BEGIN DATASET

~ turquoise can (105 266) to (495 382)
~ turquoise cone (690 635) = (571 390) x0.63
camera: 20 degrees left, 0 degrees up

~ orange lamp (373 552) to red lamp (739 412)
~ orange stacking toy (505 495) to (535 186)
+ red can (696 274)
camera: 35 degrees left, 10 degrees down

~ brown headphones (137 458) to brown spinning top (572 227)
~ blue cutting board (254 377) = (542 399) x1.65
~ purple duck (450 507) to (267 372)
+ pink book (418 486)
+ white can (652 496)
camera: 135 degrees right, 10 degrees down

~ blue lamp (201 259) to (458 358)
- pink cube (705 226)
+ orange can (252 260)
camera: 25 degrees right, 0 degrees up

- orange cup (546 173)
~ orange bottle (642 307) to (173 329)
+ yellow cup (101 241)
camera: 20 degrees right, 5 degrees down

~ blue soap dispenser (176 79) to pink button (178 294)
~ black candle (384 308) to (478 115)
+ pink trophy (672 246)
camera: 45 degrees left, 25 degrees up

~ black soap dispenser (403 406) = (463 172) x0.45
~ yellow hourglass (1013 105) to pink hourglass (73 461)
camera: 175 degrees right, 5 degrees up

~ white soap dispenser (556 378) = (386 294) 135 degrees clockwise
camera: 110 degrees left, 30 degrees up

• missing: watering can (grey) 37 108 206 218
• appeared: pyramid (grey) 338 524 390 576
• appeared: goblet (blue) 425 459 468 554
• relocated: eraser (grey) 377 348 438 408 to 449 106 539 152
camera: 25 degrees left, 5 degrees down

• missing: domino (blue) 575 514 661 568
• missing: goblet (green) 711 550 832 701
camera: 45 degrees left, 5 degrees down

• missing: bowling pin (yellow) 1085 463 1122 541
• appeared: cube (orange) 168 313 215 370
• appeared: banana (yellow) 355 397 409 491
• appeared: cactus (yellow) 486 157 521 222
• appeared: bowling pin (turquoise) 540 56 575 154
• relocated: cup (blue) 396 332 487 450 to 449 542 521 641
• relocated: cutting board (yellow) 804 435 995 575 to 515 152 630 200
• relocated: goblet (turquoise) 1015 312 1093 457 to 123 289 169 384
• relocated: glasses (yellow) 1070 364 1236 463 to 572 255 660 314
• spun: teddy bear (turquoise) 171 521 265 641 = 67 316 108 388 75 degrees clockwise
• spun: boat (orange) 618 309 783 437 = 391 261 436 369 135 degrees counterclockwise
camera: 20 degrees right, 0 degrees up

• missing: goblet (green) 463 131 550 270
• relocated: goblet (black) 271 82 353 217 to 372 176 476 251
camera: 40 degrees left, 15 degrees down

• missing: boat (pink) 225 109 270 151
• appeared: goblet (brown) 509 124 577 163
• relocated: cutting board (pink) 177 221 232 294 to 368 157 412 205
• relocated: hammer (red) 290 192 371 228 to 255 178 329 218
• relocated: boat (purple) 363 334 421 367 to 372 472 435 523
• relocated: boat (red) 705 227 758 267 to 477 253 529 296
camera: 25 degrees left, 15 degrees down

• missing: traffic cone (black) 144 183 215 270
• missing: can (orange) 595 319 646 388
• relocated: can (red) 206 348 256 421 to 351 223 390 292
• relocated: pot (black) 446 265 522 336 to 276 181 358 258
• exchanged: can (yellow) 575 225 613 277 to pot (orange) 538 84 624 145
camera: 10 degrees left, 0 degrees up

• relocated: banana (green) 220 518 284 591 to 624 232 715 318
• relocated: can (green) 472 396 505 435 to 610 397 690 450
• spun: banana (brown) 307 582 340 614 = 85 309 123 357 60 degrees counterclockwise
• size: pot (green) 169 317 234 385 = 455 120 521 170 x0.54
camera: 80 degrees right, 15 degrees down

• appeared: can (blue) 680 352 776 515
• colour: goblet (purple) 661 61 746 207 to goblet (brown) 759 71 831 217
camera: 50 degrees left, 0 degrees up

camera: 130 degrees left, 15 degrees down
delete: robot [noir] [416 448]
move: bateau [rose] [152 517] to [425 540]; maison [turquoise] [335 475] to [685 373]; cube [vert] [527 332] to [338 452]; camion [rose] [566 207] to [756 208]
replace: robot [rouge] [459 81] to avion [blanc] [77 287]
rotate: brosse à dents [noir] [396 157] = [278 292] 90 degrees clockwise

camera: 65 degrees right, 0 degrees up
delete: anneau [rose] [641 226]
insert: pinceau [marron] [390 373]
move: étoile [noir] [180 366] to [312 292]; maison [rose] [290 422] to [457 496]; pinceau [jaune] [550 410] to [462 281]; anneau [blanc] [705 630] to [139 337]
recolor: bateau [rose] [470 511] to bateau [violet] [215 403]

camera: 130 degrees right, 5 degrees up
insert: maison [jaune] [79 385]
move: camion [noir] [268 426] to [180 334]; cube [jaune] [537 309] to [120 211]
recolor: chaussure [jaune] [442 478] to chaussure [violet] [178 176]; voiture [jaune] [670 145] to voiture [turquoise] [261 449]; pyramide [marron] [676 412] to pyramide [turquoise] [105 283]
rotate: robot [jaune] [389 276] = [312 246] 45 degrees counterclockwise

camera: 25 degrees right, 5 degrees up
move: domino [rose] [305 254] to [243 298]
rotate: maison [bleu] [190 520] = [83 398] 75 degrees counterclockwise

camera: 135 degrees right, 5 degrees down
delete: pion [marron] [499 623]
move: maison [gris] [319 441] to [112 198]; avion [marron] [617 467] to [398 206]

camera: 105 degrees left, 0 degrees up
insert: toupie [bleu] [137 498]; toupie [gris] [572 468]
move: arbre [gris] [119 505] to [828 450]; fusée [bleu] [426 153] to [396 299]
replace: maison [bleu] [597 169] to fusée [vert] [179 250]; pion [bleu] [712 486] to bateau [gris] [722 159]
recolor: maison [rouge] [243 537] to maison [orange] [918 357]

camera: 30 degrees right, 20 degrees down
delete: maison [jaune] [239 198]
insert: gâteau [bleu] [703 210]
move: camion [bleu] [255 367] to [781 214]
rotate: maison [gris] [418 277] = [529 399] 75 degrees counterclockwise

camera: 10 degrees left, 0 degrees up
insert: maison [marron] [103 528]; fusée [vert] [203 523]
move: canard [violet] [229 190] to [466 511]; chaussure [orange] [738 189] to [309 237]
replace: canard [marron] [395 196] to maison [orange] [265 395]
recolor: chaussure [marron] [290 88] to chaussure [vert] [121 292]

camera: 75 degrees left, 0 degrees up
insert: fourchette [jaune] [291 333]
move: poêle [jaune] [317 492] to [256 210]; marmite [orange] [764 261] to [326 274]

END DATASET

WORK TO BE COMPLETED
Copy each entry exactly.

THE ANSWER
~ turquoise can (105 266) to (495 382)
~ turquoise cone (690 635) = (571 390) x0.63
camera: 20 degrees left, 0 degrees up

~ orange lamp (373 552) to red lamp (739 412)
~ orange stacking toy (505 495) to (535 186)
+ red can (696 274)
camera: 35 degrees left, 10 degrees down

~ brown headphones (137 458) to brown spinning top (572 227)
~ blue cutting board (254 377) = (542 399) x1.65
~ purple duck (450 507) to (267 372)
+ pink book (418 486)
+ white can (652 496)
camera: 135 degrees right, 10 degrees down

~ blue lamp (201 259) to (458 358)
- pink cube (705 226)
+ orange can (252 260)
camera: 25 degrees right, 0 degrees up

- orange cup (546 173)
~ orange bottle (642 307) to (173 329)
+ yellow cup (101 241)
camera: 20 degrees right, 5 degrees down

~ blue soap dispenser (176 79) to pink button (178 294)
~ black candle (384 308) to (478 115)
+ pink trophy (672 246)
camera: 45 degrees left, 25 degrees up

~ black soap dispenser (403 406) = (463 172) x0.45
~ yellow hourglass (1013 105) to pink hourglass (73 461)
camera: 175 degrees right, 5 degrees up

~ white soap dispenser (556 378) = (386 294) 135 degrees clockwise
camera: 110 degrees left, 30 degrees up

• missing: watering can (grey) 37 108 206 218
• appeared: pyramid (grey) 338 524 390 576
• appeared: goblet (blue) 425 459 468 554
• relocated: eraser (grey) 377 348 438 408 to 449 106 539 152
camera: 25 degrees left, 5 degrees down

• missing: domino (blue) 575 514 661 568
• missing: goblet (green) 711 550 832 701
camera: 45 degrees left, 5 degrees down

• missing: bowling pin (yellow) 1085 463 1122 541
• appeared: cube (orange) 168 313 215 370
• appeared: banana (yellow) 355 397 409 491
• appeared: cactus (yellow) 486 157 521 222
• appeared: bowling pin (turquoise) 540 56 575 154
• relocated: cup (blue) 396 332 487 450 to 449 542 521 641
• relocated: cutting board (yellow) 804 435 995 575 to 515 152 630 200
• relocated: goblet (turquoise) 1015 312 1093 457 to 123 289 169 384
• relocated: glasses (yellow) 1070 364 1236 463 to 572 255 660 314
• spun: teddy bear (turquoise) 171 521 265 641 = 67 316 108 388 75 degrees clockwise
• spun: boat (orange) 618 309 783 437 = 391 261 436 369 135 degrees counterclockwise
camera: 20 degrees right, 0 degrees up

• missing: goblet (green) 463 131 550 270
• relocated: goblet (black) 271 82 353 217 to 372 176 476 251
camera: 40 degrees left, 15 degrees down

• missing: boat (pink) 225 109 270 151
• appeared: goblet (brown) 509 124 577 163
• relocated: cutting board (pink) 177 221 232 294 to 368 157 412 205
• relocated: hammer (red) 290 192 371 228 to 255 178 329 218
• relocated: boat (purple) 363 334 421 367 to 372 472 435 523
• relocated: boat (red) 705 227 758 267 to 477 253 529 296
camera: 25 degrees left, 15 degrees down

• missing: traffic cone (black) 144 183 215 270
• missing: can (orange) 595 319 646 388
• relocated: can (red) 206 348 256 421 to 351 223 390 292
• relocated: pot (black) 446 265 522 336 to 276 181 358 258
• exchanged: can (yellow) 575 225 613 277 to pot (orange) 538 84 624 145
camera: 10 degrees left, 0 degrees up

• relocated: banana (green) 220 518 284 591 to 624 232 715 318
• relocated: can (green) 472 396 505 435 to 610 397 690 450
• spun: banana (brown) 307 582 340 614 = 85 309 123 357 60 degrees counterclockwise
• size: pot (green) 169 317 234 385 = 455 120 521 170 x0.54
camera: 80 degrees right, 15 degrees down

• appeared: can (blue) 680 352 776 515
• colour: goblet (purple) 661 61 746 207 to goblet (brown) 759 71 831 217
camera: 50 degrees left, 0 degrees up

camera: 130 degrees left, 15 degrees down
delete: robot [noir] [416 448]
move: bateau [rose] [152 517] to [425 540]; maison [turquoise] [335 475] to [685 373]; cube [vert] [527 332] to [338 452]; camion [rose] [566 207] to [756 208]
replace: robot [rouge] [459 81] to avion [blanc] [77 287]
rotate: brosse à dents [noir] [396 157] = [278 292] 90 degrees clockwise

camera: 65 degrees right, 0 degrees up
delete: anneau [rose] [641 226]
insert: pinceau [marron] [390 373]
move: étoile [noir] [180 366] to [312 292]; maison [rose] [290 422] to [457 496]; pinceau [jaune] [550 410] to [462 281]; anneau [blanc] [705 630] to [139 337]
recolor: bateau [rose] [470 511] to bateau [violet] [215 403]

camera: 130 degrees right, 5 degrees up
insert: maison [jaune] [79 385]
move: camion [noir] [268 426] to [180 334]; cube [jaune] [537 309] to [120 211]
recolor: chaussure [jaune] [442 478] to chaussure [violet] [178 176]; voiture [jaune] [670 145] to voiture [turquoise] [261 449]; pyramide [marron] [676 412] to pyramide [turquoise] [105 283]
rotate: robot [jaune] [389 276] = [312 246] 45 degrees counterclockwise

camera: 25 degrees right, 5 degrees up
move: domino [rose] [305 254] to [243 298]
rotate: maison [bleu] [190 520] = [83 398] 75 degrees counterclockwise

camera: 135 degrees right, 5 degrees down
delete: pion [marron] [499 623]
move: maison [gris] [319 441] to [112 198]; avion [marron] [617 467] to [398 206]

camera: 105 degrees left, 0 degrees up
insert: toupie [bleu] [137 498]; toupie [gris] [572 468]
move: arbre [gris] [119 505] to [828 450]; fusée [bleu] [426 153] to [396 299]
replace: maison [bleu] [597 169] to fusée [vert] [179 250]; pion [bleu] [712 486] to bateau [gris] [722 159]
recolor: maison [rouge] [243 537] to maison [orange] [918 357]

camera: 30 degrees right, 20 degrees down
delete: maison [jaune] [239 198]
insert: gâteau [bleu] [703 210]
move: camion [bleu] [255 367] to [781 214]
rotate: maison [gris] [418 277] = [529 399] 75 degrees counterclockwise

camera: 10 degrees left, 0 degrees up
insert: maison [marron] [103 528]; fusée [vert] [203 523]
move: canard [violet] [229 190] to [466 511]; chaussure [orange] [738 189] to [309 237]
replace: canard [marron] [395 196] to maison [orange] [265 395]
recolor: chaussure [marron] [290 88] to chaussure [vert] [121 292]

camera: 75 degrees left, 0 degrees up
insert: fourchette [jaune] [291 333]
move: poêle [jaune] [317 492] to [256 210]; marmite [orange] [764 261] to [326 274]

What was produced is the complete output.